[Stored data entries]
BEGIN
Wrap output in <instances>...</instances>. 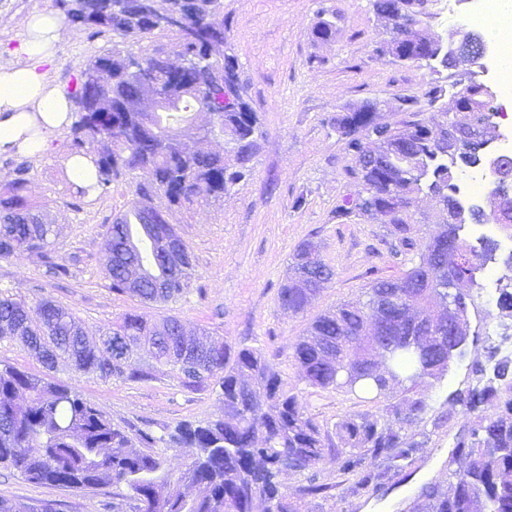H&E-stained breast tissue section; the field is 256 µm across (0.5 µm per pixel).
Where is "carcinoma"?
Returning a JSON list of instances; mask_svg holds the SVG:
<instances>
[{"label": "carcinoma", "instance_id": "cac0c4a2", "mask_svg": "<svg viewBox=\"0 0 512 512\" xmlns=\"http://www.w3.org/2000/svg\"><path fill=\"white\" fill-rule=\"evenodd\" d=\"M432 0H373L379 19L387 21L377 42V56L417 63L437 71L449 67L448 48L426 44L424 27L433 18ZM68 22L91 35L112 34V52L89 59L72 93L75 121L67 144L70 155L90 157L97 168L96 189L107 191L112 182L135 176L129 210L116 218L104 247L112 291L142 302L168 303L181 298L191 286L190 249L178 269L154 247L161 232H174L166 217L149 221L152 199L162 194L170 206L190 209L201 202L224 197V191L251 173L241 164L251 162L263 132L248 102L225 104L212 111L211 132L224 136V154L186 152L183 137L195 131L192 113L211 106L213 96L225 97V88L213 85L212 73L223 72L224 83L246 91L235 56L208 57V50L185 40L175 31L170 44H154L140 52L151 85L177 92L176 100L162 112H138L134 104L145 86L126 74L130 46L164 34L155 27L158 12L182 13L190 26L224 30L227 21L220 0H59ZM336 23L321 18L313 35L328 41ZM198 59V65L176 75L168 53ZM430 115L402 122L381 123L377 113L364 108L367 101L336 114L333 128L356 159L349 171L355 191L338 206V213H355L376 222L378 212L357 206L361 197L375 205L389 206L395 254H419L402 275L391 280L399 303L382 308L377 298L383 280L366 292L367 300L346 302L336 311L316 316L307 333L293 347V359L308 385L341 389L356 396L379 399L394 386L414 387L430 377L441 381L452 358L462 357L468 334L447 343L423 336L408 317L415 307L454 303L456 283L477 281L485 263L493 259L497 243L484 238L475 249L462 237L465 225L442 224L441 233L418 243L408 236L410 195L427 189L440 201H457L451 167L484 163L474 151L453 149L434 136L442 117L453 110L460 96L491 113L492 94L482 83L462 91L435 84L426 93ZM26 168L18 165L13 178L0 183V260L19 251L35 253L54 276L66 274L47 250L52 225L44 213L30 205L25 195ZM130 266L144 270L140 281L128 282ZM333 275L327 265L316 273L317 287L305 288L291 280L278 291L279 303L294 313H304ZM498 307L512 313V275L504 276ZM381 320L384 334L376 343L362 337L367 312ZM182 323L169 316L151 322L127 313L105 329L100 342L88 339L81 324L63 304L42 299L34 304L0 296V341H19L39 354L44 368L59 362L102 380L143 381L153 378L155 365L171 367L182 385L191 390L219 387L224 415L179 426L168 443L184 451L188 463L174 472L164 460L138 449L151 448L156 439L141 431L134 439L114 426L95 405L70 386L5 365L0 367V465L38 484L94 490L126 487L135 501V512H253L258 500L268 512H293L288 491L279 477L294 471L306 475L300 492L320 495L327 487L318 482L316 467L326 451H344L342 469L357 477L355 490H378L385 474L366 465L369 458H395L402 466L413 462L418 443L393 428L428 414L429 404L414 395L404 396V411L385 408L383 421L347 417L336 422L334 434L308 416L299 397L286 389L279 374L271 371L261 351L233 350L224 339L202 331L203 340L222 344L215 356L201 358V373L182 370L179 347ZM149 346L155 364L139 361V351ZM493 372L476 365V384L456 392L453 400L464 413L493 409L486 424L465 428L448 455V489L428 483L417 495L416 512H512V357L496 358ZM253 377L264 393L252 400L243 391L245 378ZM466 459L463 468L455 467Z\"/></svg>", "mask_w": 512, "mask_h": 512}]
</instances>
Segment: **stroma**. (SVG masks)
<instances>
[{
    "instance_id": "obj_1",
    "label": "stroma",
    "mask_w": 512,
    "mask_h": 512,
    "mask_svg": "<svg viewBox=\"0 0 512 512\" xmlns=\"http://www.w3.org/2000/svg\"><path fill=\"white\" fill-rule=\"evenodd\" d=\"M222 5L228 21L224 51L238 59L264 135L251 177L220 200L186 211L170 209L164 197L154 199L194 256L188 293L166 304L113 293L103 248L113 219L130 206L133 187L123 181L105 193L77 196L66 173L70 154L68 134L62 131L50 135V148L42 158L0 152V180L17 165L26 166V195L45 208L54 229L51 254L68 273L50 278L35 254L21 251L0 260V295L30 304L56 300L92 337L128 312L155 320L173 315L189 330L204 328L223 336L232 348L261 349L270 367L302 400L307 414L321 425L333 426L347 416L381 418L385 405L400 402L401 387L378 401L310 387L292 358V346L317 315L363 298L374 280L398 277L408 267L392 252L395 239L389 225L336 214L344 197L354 191L346 172L355 164L332 126L336 114L379 99L384 103L380 121H404L401 98H413L417 109L427 110L425 92L437 76L425 67L376 57L374 46L384 26L373 12L372 0H222ZM324 7L337 16L336 35L328 41L312 35ZM55 8L54 0H0L1 66L23 62L18 47L27 17ZM111 48V36L68 27L50 74L74 88L87 60ZM300 195L306 202L299 207L295 200ZM410 212L411 236L426 242L440 232L445 213L427 191L412 194ZM307 239L318 242L333 277L306 312L294 314L280 306L277 293L292 274L295 249ZM496 301L491 294L469 302V326L478 335L477 344L469 346L441 382L415 388L430 411L425 419L403 428L419 444L414 462L380 491L355 494L350 490L351 476L342 471V456H326L317 467L318 480L327 487L319 496L300 494L304 475L283 476L294 512H409L422 486L447 485L446 462L456 437L463 424L478 421L476 415L463 414L448 396L475 384L473 367L487 360L488 331L512 336V317L502 313ZM52 376L74 387L113 425L130 433H151L157 439L153 453L172 470L181 469L185 458L180 449L165 444L168 433L182 423L204 421L224 411L215 391L188 390L166 367L141 382L104 381L65 365ZM1 499L15 505L17 512H133L132 500L117 501L113 488L81 491L34 484L17 471L0 467ZM116 502L121 505L117 511L112 508Z\"/></svg>"
}]
</instances>
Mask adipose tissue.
<instances>
[{
    "mask_svg": "<svg viewBox=\"0 0 512 512\" xmlns=\"http://www.w3.org/2000/svg\"><path fill=\"white\" fill-rule=\"evenodd\" d=\"M64 34L55 13H33L21 44L25 63L0 67V151L14 149L32 158L41 157L48 133L72 125L71 96L47 70Z\"/></svg>",
    "mask_w": 512,
    "mask_h": 512,
    "instance_id": "ef3b65f1",
    "label": "adipose tissue"
}]
</instances>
END
> _TO BE DONE_
Beginning at the line that holds "Mask adipose tissue.", write out word for word each line through the end of the records.

> _EXPECTED ANSWER_
Mask adipose tissue.
<instances>
[{
    "mask_svg": "<svg viewBox=\"0 0 512 512\" xmlns=\"http://www.w3.org/2000/svg\"><path fill=\"white\" fill-rule=\"evenodd\" d=\"M64 34L55 13H33L21 44L25 63L0 67V151L14 149L32 158L41 157L48 133L72 125L71 96L47 70Z\"/></svg>",
    "mask_w": 512,
    "mask_h": 512,
    "instance_id": "ef3b65f1",
    "label": "adipose tissue"
}]
</instances>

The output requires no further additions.